*What this task involves*
Return all entries precisely as they stand, without the images.

*Stored entries*
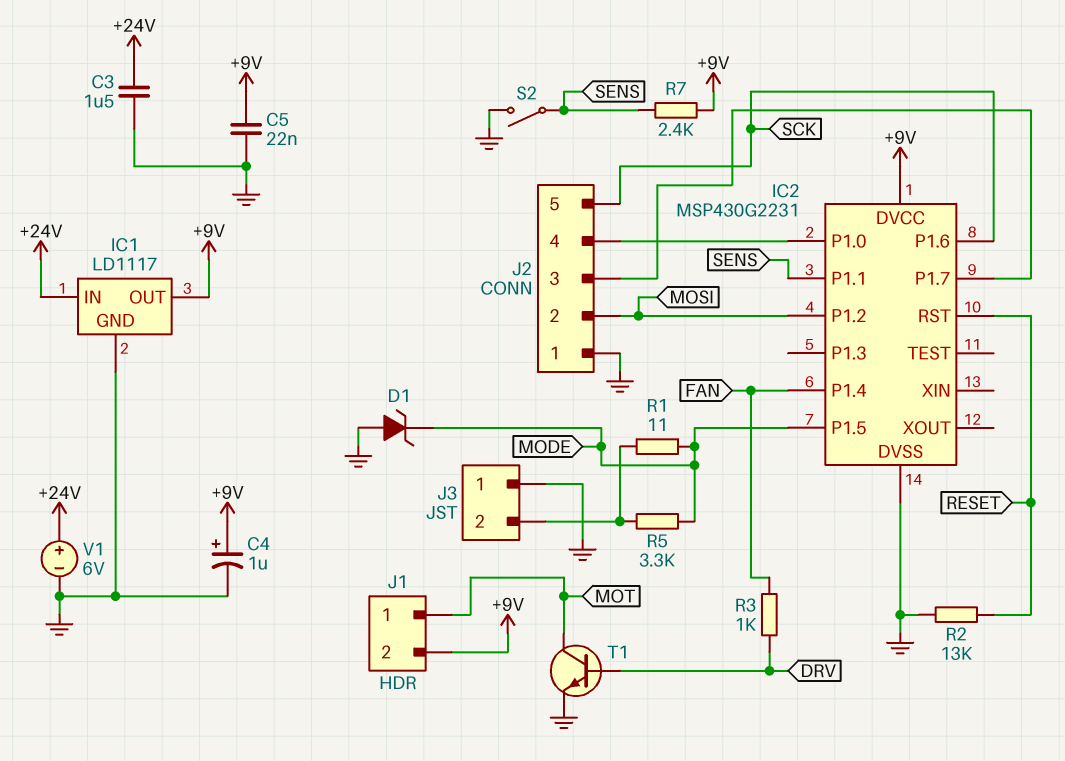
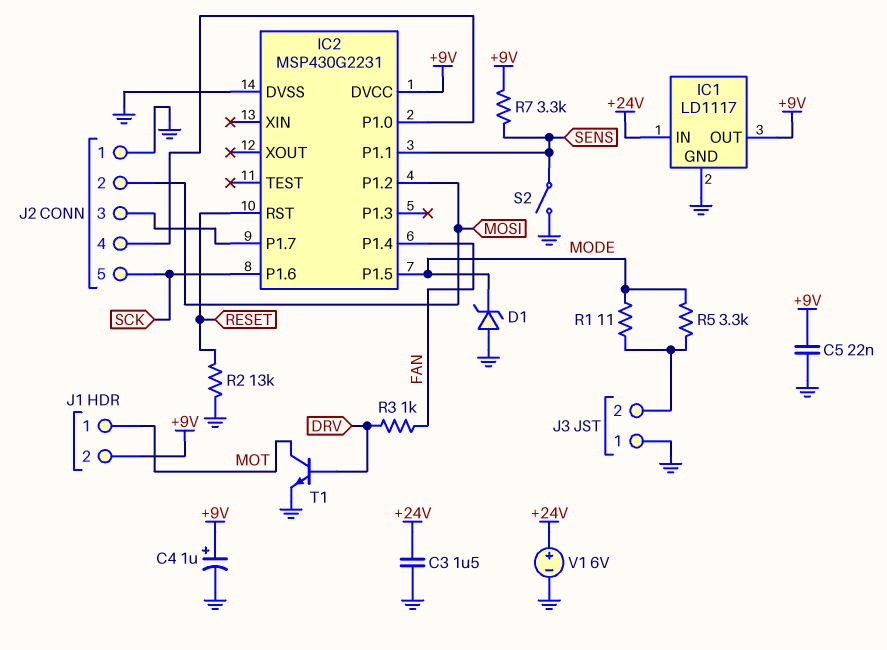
R7: 2.4k (+9V, SENS) -> 3.3k (+9V, SENS)

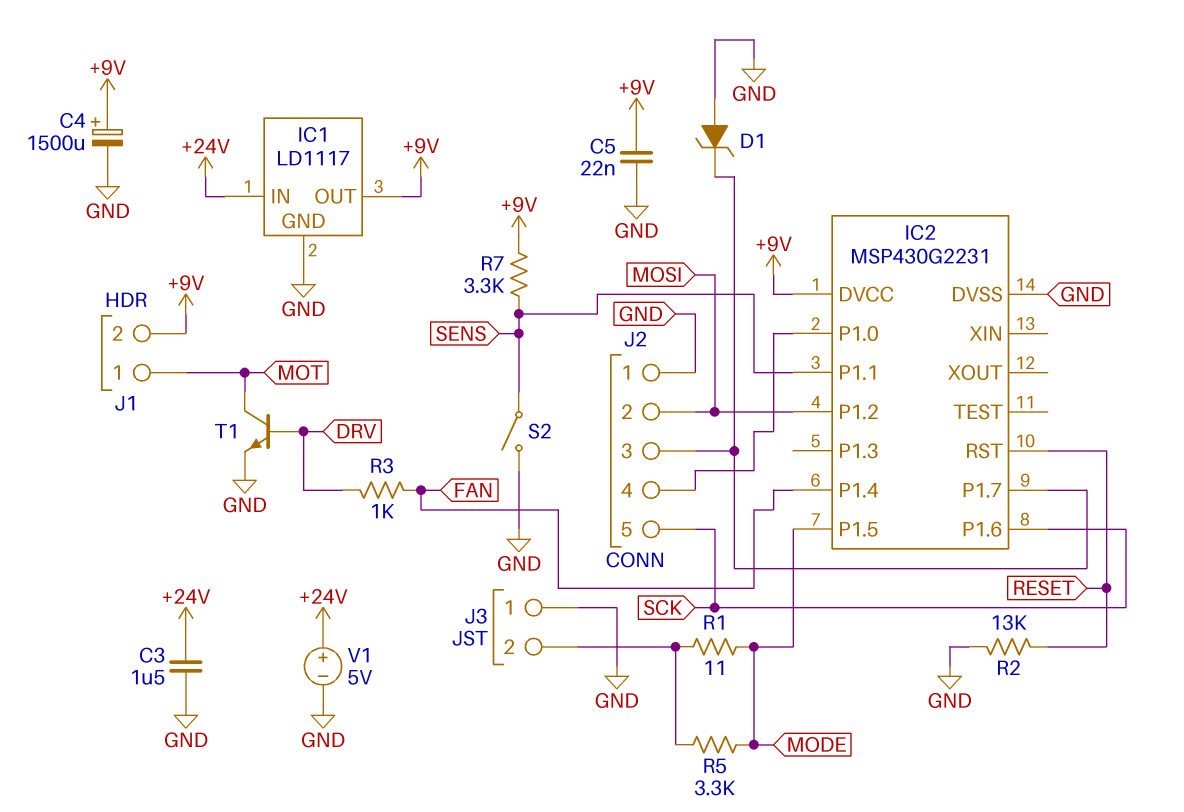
C4: 1uF (plus +9V, minus GND) -> 1500uF (plus +9V, minus GND)
D1: zener (A GND, K MODE) -> zener (A GND, K IC2/P1.7)
V1: 6V (plus +24V, minus GND) -> 5V (plus +24V, minus GND)

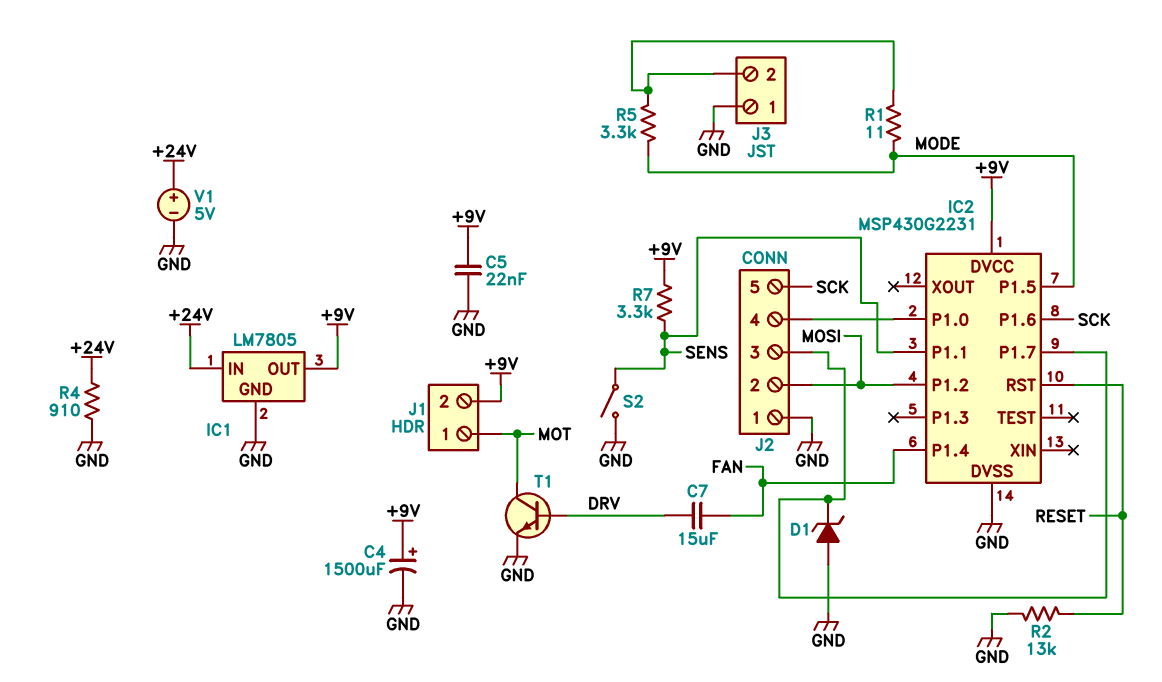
C3: 1.5uF (+24V, GND) -> none
C7: none -> 15uF (DRV, FAN)
IC1: LD1117 -> LM7805
R3: 1k (DRV, FAN) -> none
R4: none -> 910 (+24V, GND)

*Response to the task*
R7: 2.4k (+9V, SENS) -> 3.3k (+9V, SENS)

C4: 1uF (plus +9V, minus GND) -> 1500uF (plus +9V, minus GND)
D1: zener (A GND, K MODE) -> zener (A GND, K IC2/P1.7)
V1: 6V (plus +24V, minus GND) -> 5V (plus +24V, minus GND)

C3: 1.5uF (+24V, GND) -> none
C7: none -> 15uF (DRV, FAN)
IC1: LD1117 -> LM7805
R3: 1k (DRV, FAN) -> none
R4: none -> 910 (+24V, GND)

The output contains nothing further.